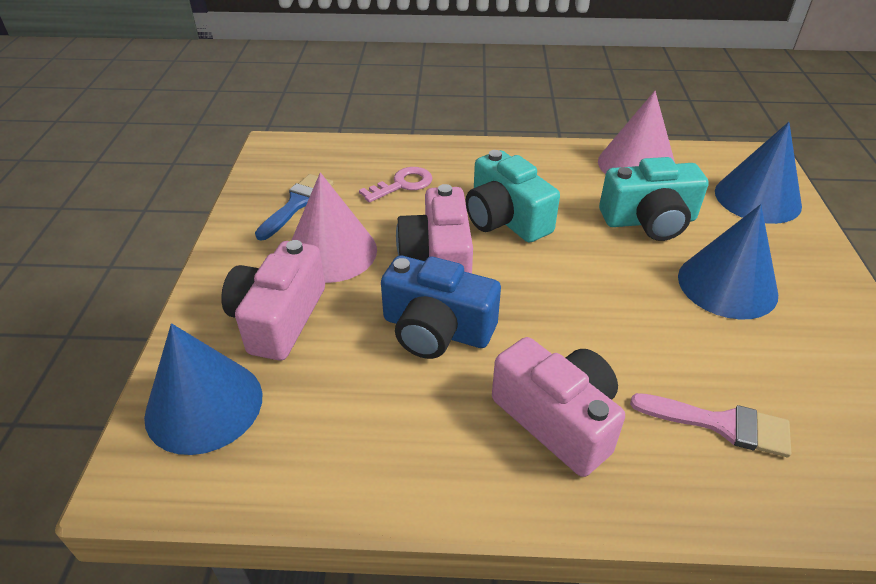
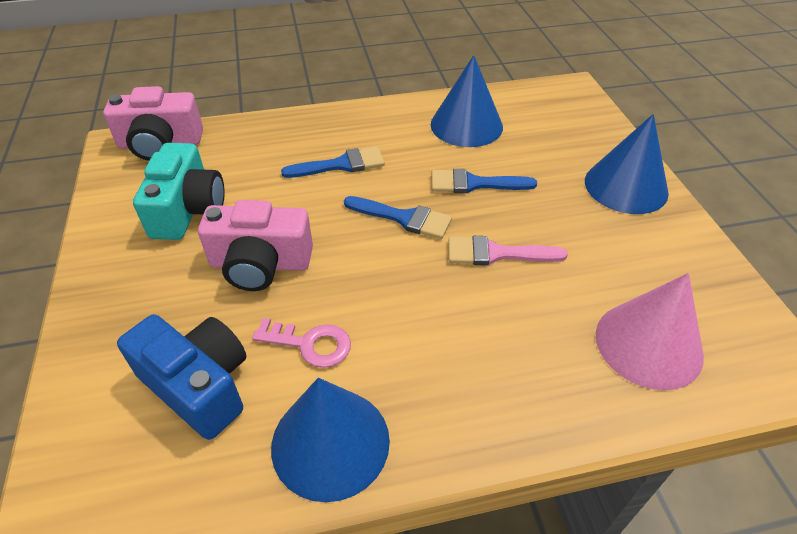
blue brush: 1 -> 3
pink camera: 3 -> 2
pink cone: 2 -> 1
turquoise camera: 2 -> 1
::::::::::
What needs to be done
Apart from the images, every line above needs to be printed again exactly.

Task result
blue brush: 1 -> 3
pink camera: 3 -> 2
pink cone: 2 -> 1
turquoise camera: 2 -> 1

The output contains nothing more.